[Source data — start]

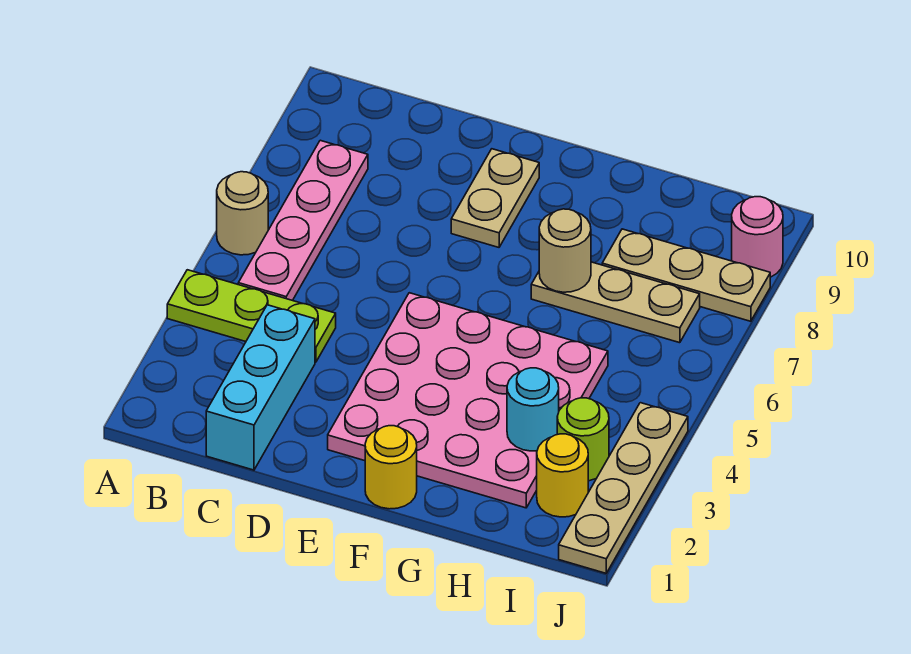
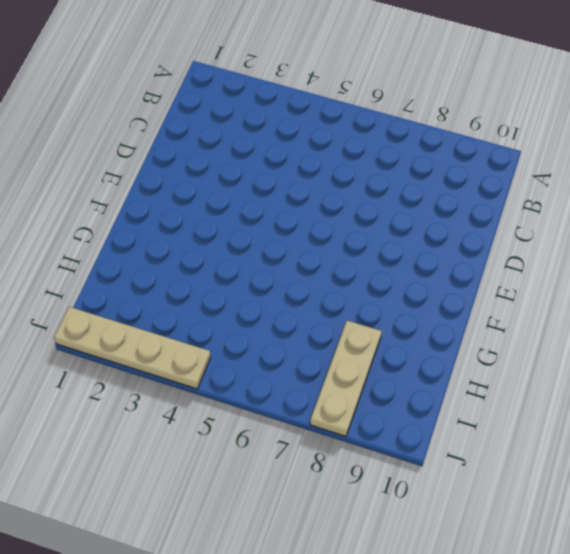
none -> lime plate A4:C4 level 1
none -> tan round brick A6 level 1
none -> pink plate B5:B8 level 1

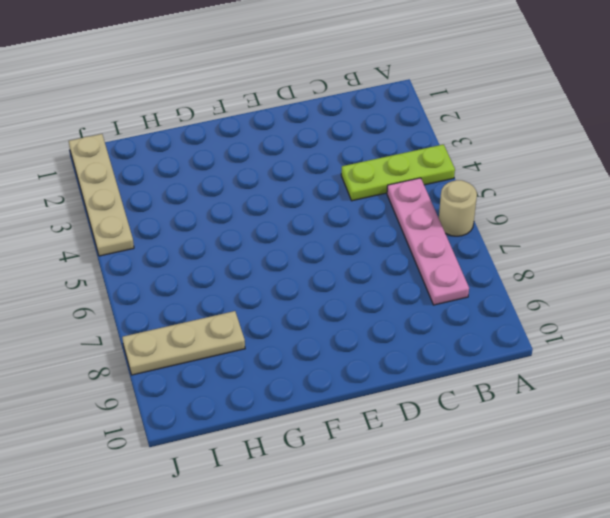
none -> cyan brick C1:C3 level 1
none -> pink plate E2:H5 level 1
none -> tan plate E8:E9 level 1

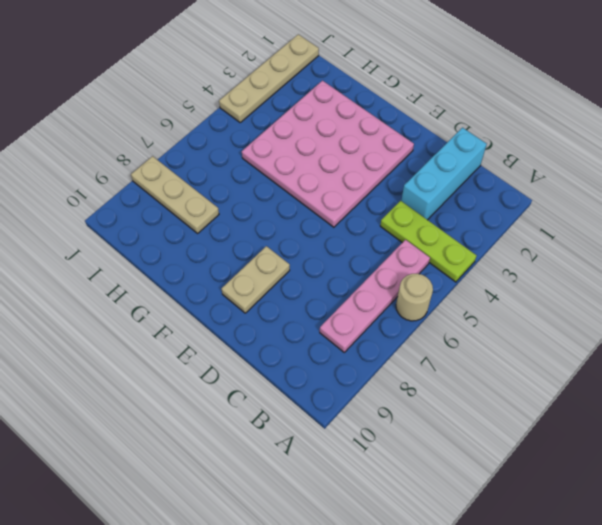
none -> yellow round brick F1 level 1
none -> tan plate G7:I7 level 1
none -> yellow round brick I2 level 1

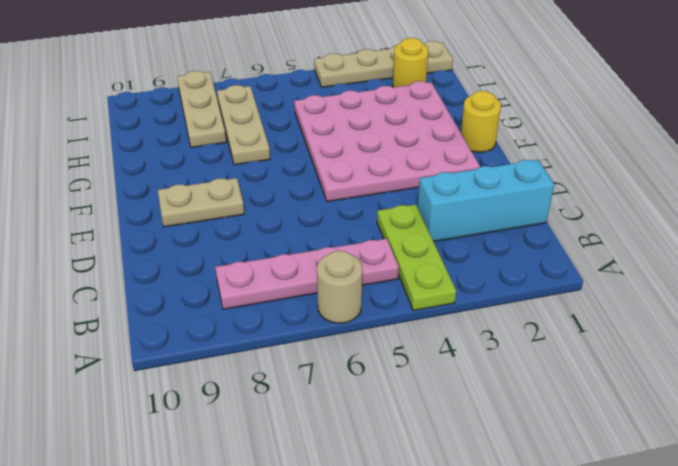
none -> lime round brick I3 level 1
none -> pink round brick J9 level 1
none -> tan round brick G7 level 2

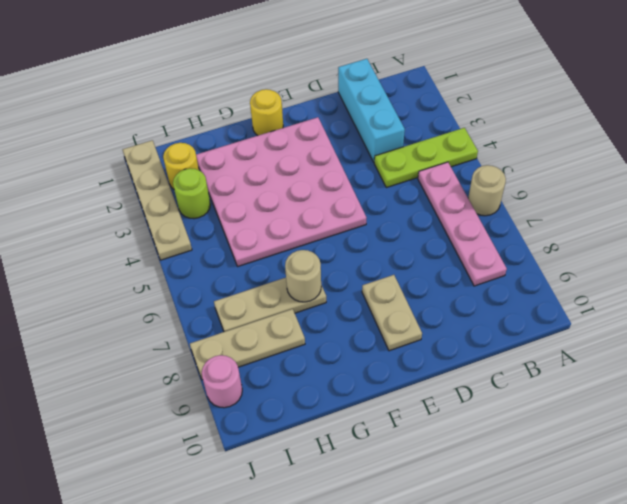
none -> cyan round brick H3 level 2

[Source data — finish]

Goal of the exercise: Find all lines in the records that hold the word "round". Copy them.

Result:
none -> tan round brick A6 level 1
none -> yellow round brick F1 level 1
none -> yellow round brick I2 level 1
none -> lime round brick I3 level 1
none -> pink round brick J9 level 1
none -> tan round brick G7 level 2
none -> cyan round brick H3 level 2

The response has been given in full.